§ Aim of the exercise
If pictures appear among the lines below, leave them out while you return exactly the lines from the one with "- moved: dé (marron)" through the one with "- removed: haltère (jaune) 59, 152, 163, 251".

"""

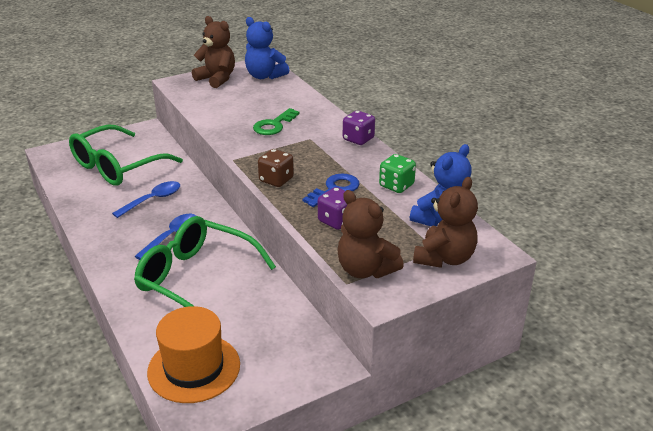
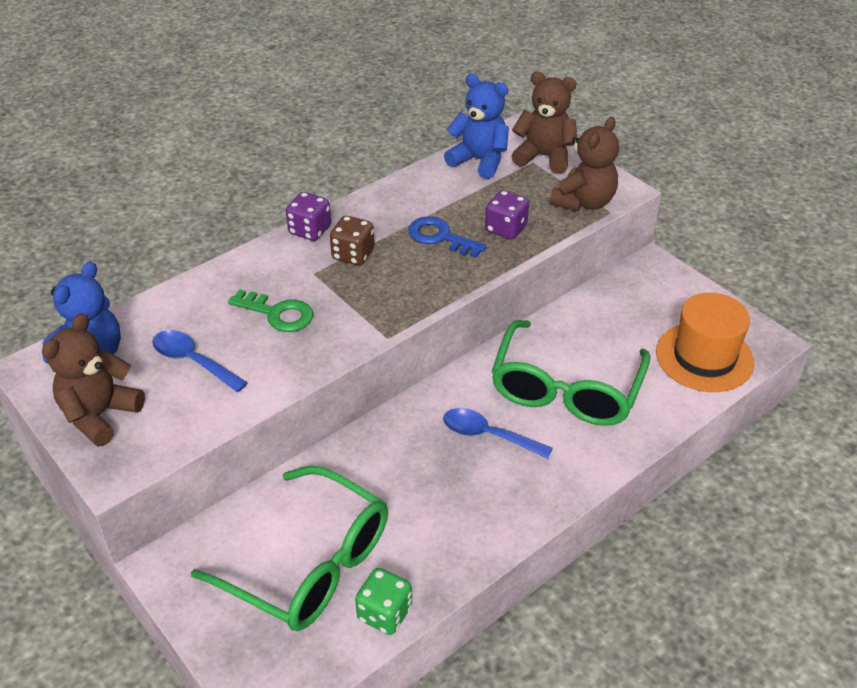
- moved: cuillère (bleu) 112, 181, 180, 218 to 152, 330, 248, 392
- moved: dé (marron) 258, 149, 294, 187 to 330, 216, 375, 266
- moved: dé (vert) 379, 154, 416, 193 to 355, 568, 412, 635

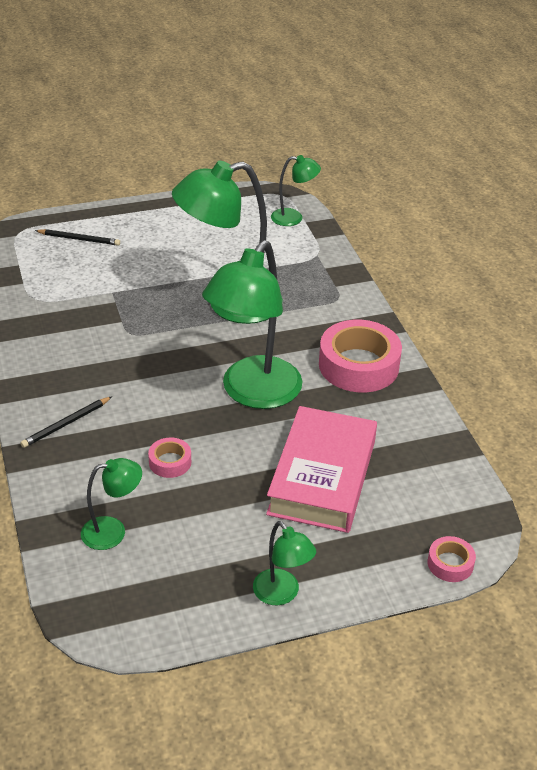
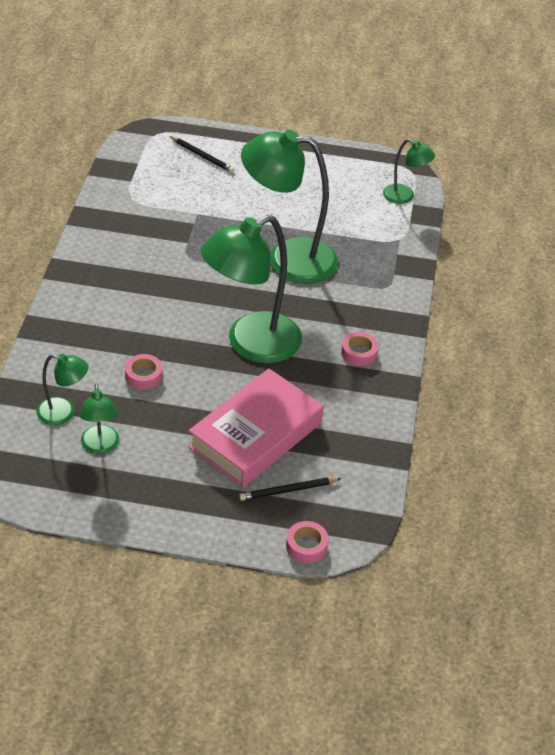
- moved: crayon (noir) 20, 397, 112, 448 to 239, 477, 342, 501
- moved: lampe (vert) 253, 521, 316, 605 to 80, 384, 119, 454
- resized: ruban adhésif (rose) 319, 320, 402, 392 = 341, 332, 379, 366 x0.48

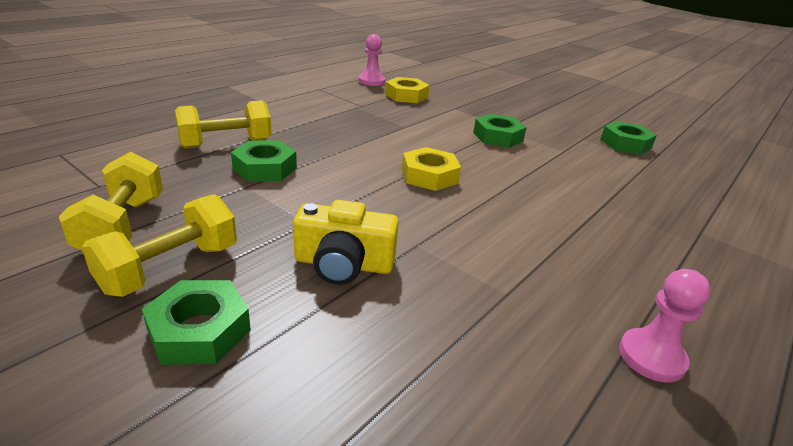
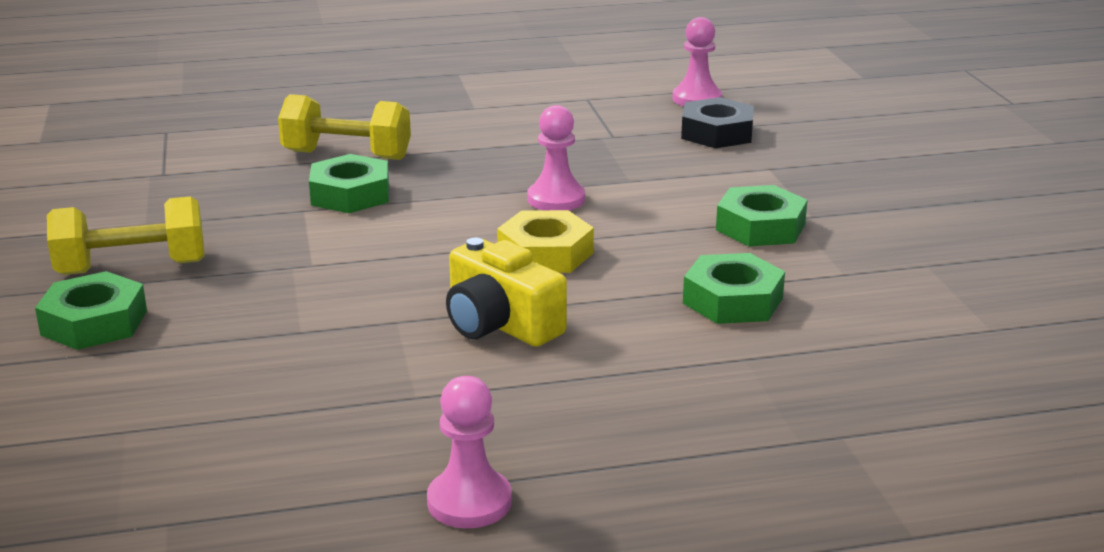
- removed: haltère (jaune) 59, 152, 163, 251
- moved: appareil photo (jaune) 293, 200, 399, 285 to 446, 238, 567, 347
- recoloured: écrou (jaune) 385, 77, 429, 103 to écrou (noir) 681, 97, 754, 148
- moved: écrou (vert) 600, 121, 657, 155 to 683, 253, 785, 324
- added: pion (rose) 527, 105, 585, 210

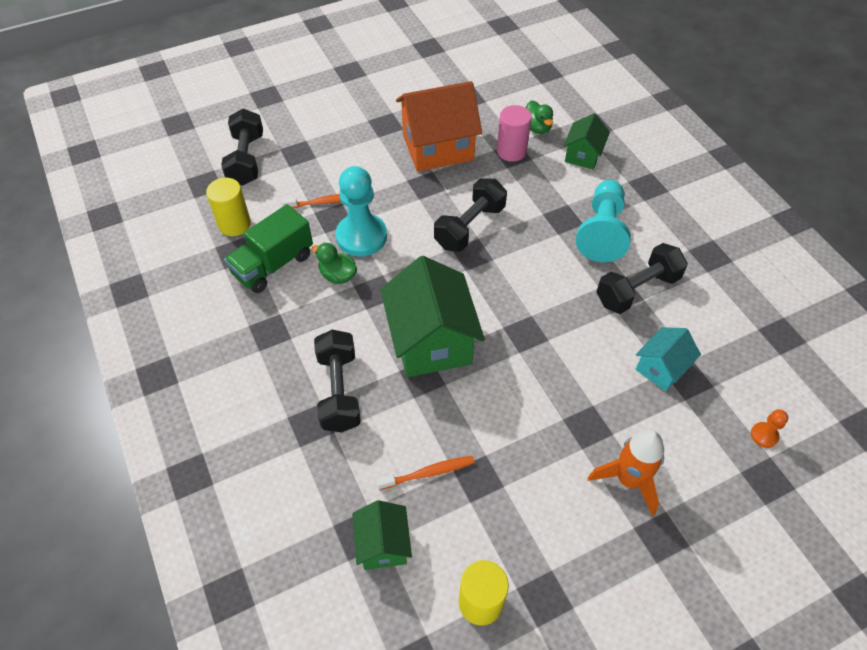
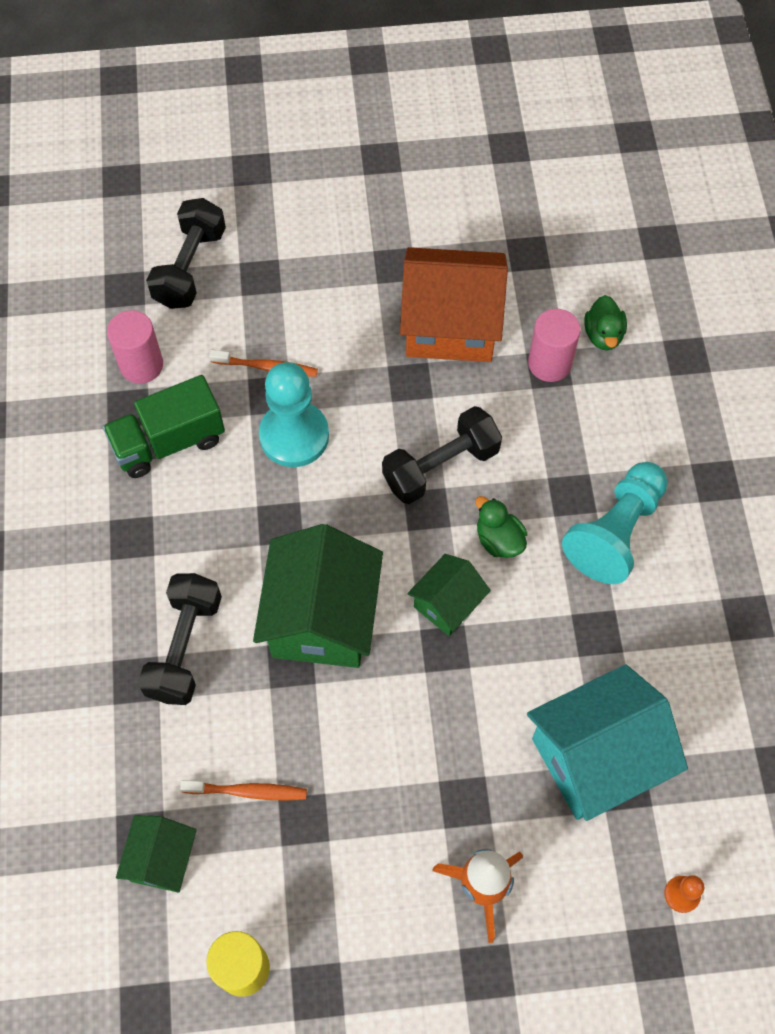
- recoloured: cylindre (jaune) 206, 178, 251, 236 to cylindre (rose) 107, 310, 163, 384
- moved: canard (vert) 312, 243, 357, 284 to 475, 496, 527, 558
- moved: maison (vert) 563, 113, 610, 169 to 407, 554, 491, 636
- removed: haltère (noir) 597, 243, 688, 314
- resized: maison (turquoise) 636, 327, 701, 391 = 527, 664, 688, 821 x1.86

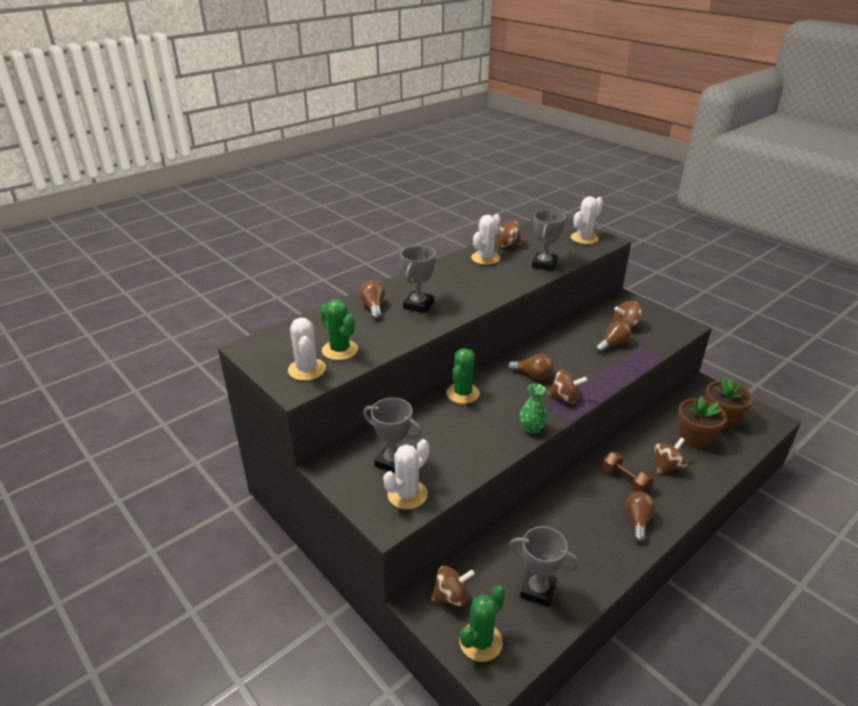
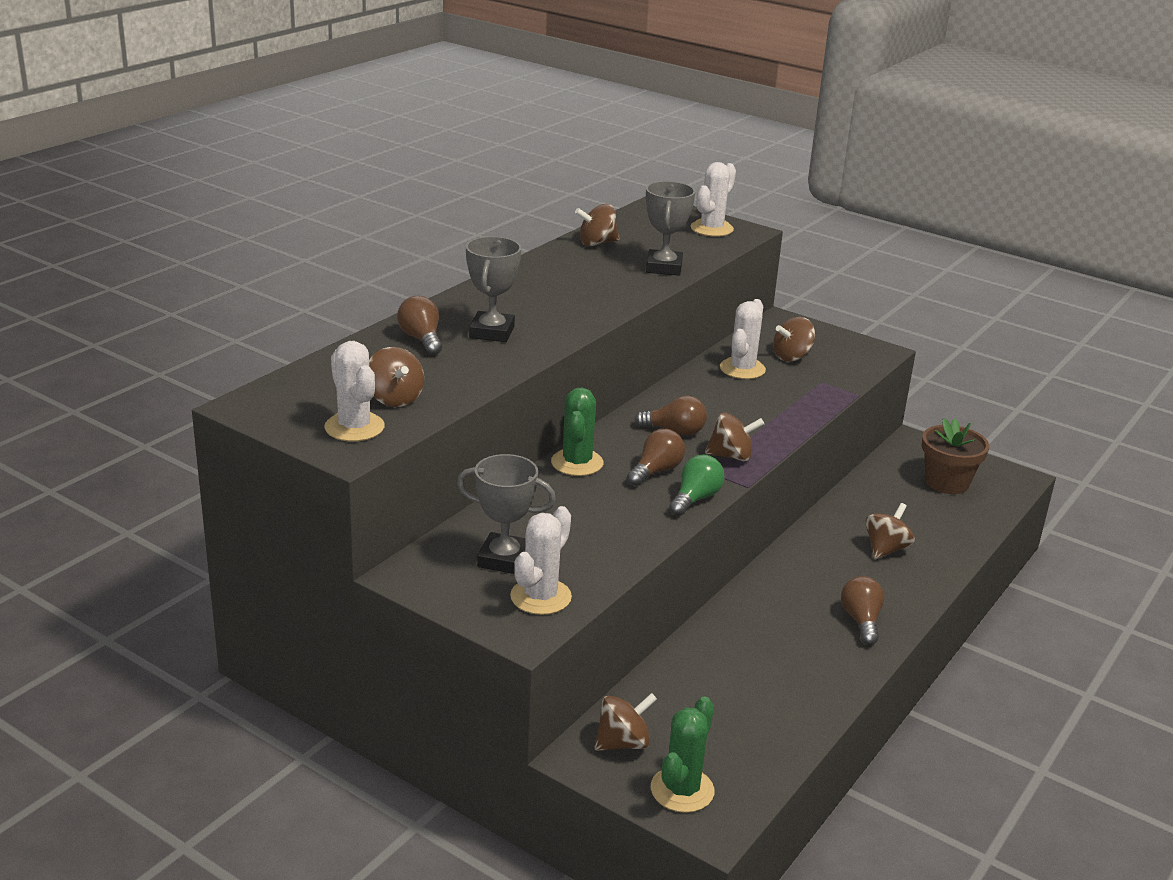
- replaced: cactus (vert) 320, 299, 358, 360 to toupie (marron) 369, 347, 424, 407
- moved: cactus (blanc) 471, 214, 501, 265 to 720, 299, 766, 379
- removed: trophée (gris) 509, 526, 579, 607
- replaced: vase (vert) 519, 384, 548, 434 to ampoule (vert) 669, 455, 725, 516
- moved: ampoule (marron) 596, 321, 631, 352 to 627, 429, 685, 486
- removed: haltère (marron) 602, 452, 654, 493
- removed: pot de fleurs (marron) 678, 396, 727, 448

"""

§ Answer
- moved: dé (marron) 258, 149, 294, 187 to 330, 216, 375, 266
- moved: dé (vert) 379, 154, 416, 193 to 355, 568, 412, 635

- moved: crayon (noir) 20, 397, 112, 448 to 239, 477, 342, 501
- moved: lampe (vert) 253, 521, 316, 605 to 80, 384, 119, 454
- resized: ruban adhésif (rose) 319, 320, 402, 392 = 341, 332, 379, 366 x0.48

- removed: haltère (jaune) 59, 152, 163, 251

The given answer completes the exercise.